(Collection entries)
.....
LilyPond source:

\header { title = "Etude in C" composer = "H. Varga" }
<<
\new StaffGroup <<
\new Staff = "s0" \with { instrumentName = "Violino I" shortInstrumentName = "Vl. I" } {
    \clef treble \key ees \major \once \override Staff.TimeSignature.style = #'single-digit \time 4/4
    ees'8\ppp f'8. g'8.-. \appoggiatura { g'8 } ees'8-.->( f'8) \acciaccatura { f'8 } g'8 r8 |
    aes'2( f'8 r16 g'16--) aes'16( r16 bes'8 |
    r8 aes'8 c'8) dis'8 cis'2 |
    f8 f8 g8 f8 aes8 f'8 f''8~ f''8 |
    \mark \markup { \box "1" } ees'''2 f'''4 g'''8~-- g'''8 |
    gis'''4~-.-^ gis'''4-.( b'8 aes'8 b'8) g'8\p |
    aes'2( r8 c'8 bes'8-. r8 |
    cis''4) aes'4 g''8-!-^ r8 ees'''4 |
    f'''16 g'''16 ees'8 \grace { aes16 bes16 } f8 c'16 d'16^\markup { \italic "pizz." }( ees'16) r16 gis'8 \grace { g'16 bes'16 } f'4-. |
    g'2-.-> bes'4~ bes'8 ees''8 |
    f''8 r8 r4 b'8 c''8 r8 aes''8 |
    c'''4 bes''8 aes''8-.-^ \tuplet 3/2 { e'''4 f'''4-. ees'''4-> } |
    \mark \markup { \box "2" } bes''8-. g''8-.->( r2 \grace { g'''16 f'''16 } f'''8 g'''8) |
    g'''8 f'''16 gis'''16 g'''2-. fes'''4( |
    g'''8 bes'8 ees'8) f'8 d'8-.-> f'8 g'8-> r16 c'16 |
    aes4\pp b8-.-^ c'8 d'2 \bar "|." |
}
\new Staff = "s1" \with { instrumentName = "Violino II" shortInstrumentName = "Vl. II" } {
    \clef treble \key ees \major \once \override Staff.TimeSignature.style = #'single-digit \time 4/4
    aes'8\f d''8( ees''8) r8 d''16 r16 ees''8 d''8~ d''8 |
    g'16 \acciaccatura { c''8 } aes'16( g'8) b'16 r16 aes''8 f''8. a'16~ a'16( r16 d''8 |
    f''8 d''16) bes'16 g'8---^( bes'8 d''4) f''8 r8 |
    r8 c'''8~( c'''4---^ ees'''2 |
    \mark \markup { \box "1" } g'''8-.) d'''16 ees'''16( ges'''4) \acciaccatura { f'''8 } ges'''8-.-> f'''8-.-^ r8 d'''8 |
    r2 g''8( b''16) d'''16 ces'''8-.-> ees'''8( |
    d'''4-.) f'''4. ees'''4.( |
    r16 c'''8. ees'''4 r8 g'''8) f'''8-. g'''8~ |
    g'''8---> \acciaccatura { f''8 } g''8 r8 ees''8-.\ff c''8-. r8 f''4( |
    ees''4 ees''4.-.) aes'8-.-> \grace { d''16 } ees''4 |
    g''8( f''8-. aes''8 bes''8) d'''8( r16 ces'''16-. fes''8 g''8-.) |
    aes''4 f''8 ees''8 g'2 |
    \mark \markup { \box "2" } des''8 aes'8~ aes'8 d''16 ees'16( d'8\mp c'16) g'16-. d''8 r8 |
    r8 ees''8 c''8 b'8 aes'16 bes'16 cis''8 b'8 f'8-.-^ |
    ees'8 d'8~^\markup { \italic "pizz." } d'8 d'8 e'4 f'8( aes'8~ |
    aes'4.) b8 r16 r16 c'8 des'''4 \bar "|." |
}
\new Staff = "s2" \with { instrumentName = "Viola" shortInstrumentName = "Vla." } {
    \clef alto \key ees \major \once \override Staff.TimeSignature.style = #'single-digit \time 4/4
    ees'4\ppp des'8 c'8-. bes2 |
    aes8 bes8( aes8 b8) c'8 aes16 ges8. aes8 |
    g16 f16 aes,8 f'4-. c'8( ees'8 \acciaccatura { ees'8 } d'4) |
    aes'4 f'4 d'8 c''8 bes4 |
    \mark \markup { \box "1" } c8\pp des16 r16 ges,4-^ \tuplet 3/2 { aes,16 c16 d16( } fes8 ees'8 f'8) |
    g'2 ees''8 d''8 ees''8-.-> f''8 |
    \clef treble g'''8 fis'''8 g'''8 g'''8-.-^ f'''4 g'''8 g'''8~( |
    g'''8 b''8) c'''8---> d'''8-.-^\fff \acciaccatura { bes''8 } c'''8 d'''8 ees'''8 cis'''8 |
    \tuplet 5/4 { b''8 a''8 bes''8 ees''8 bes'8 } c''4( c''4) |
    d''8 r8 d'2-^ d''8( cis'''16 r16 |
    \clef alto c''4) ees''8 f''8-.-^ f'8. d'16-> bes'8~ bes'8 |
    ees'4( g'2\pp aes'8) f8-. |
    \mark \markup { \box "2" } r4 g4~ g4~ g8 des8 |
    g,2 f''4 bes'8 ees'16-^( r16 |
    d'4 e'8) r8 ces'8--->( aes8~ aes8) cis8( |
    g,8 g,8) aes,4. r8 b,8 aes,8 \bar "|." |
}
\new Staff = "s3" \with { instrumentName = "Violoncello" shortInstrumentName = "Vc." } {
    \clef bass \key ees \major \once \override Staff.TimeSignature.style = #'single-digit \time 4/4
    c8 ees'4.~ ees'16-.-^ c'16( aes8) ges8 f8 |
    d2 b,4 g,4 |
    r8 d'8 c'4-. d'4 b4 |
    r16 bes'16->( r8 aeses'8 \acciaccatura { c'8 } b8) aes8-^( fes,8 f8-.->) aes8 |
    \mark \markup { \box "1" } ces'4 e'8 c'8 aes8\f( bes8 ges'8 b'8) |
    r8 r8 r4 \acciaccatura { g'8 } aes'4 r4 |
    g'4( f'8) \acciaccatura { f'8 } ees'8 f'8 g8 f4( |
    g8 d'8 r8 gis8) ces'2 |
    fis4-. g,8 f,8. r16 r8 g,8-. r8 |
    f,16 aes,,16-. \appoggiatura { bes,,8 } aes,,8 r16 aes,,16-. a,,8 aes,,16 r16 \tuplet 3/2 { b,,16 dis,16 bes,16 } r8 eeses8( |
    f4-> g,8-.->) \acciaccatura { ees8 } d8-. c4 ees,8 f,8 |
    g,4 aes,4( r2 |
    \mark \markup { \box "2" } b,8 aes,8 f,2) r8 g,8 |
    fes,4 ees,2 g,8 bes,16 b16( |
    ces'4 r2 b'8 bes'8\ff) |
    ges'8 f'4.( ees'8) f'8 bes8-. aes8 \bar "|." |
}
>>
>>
.....
Task requirements ▸
Which lines above contain the string "digit"? List each of them in full.

Finished exercise ▸
    \clef treble \key ees \major \once \override Staff.TimeSignature.style = #'single-digit \time 4/4
    \clef treble \key ees \major \once \override Staff.TimeSignature.style = #'single-digit \time 4/4
    \clef alto \key ees \major \once \override Staff.TimeSignature.style = #'single-digit \time 4/4
    \clef bass \key ees \major \once \override Staff.TimeSignature.style = #'single-digit \time 4/4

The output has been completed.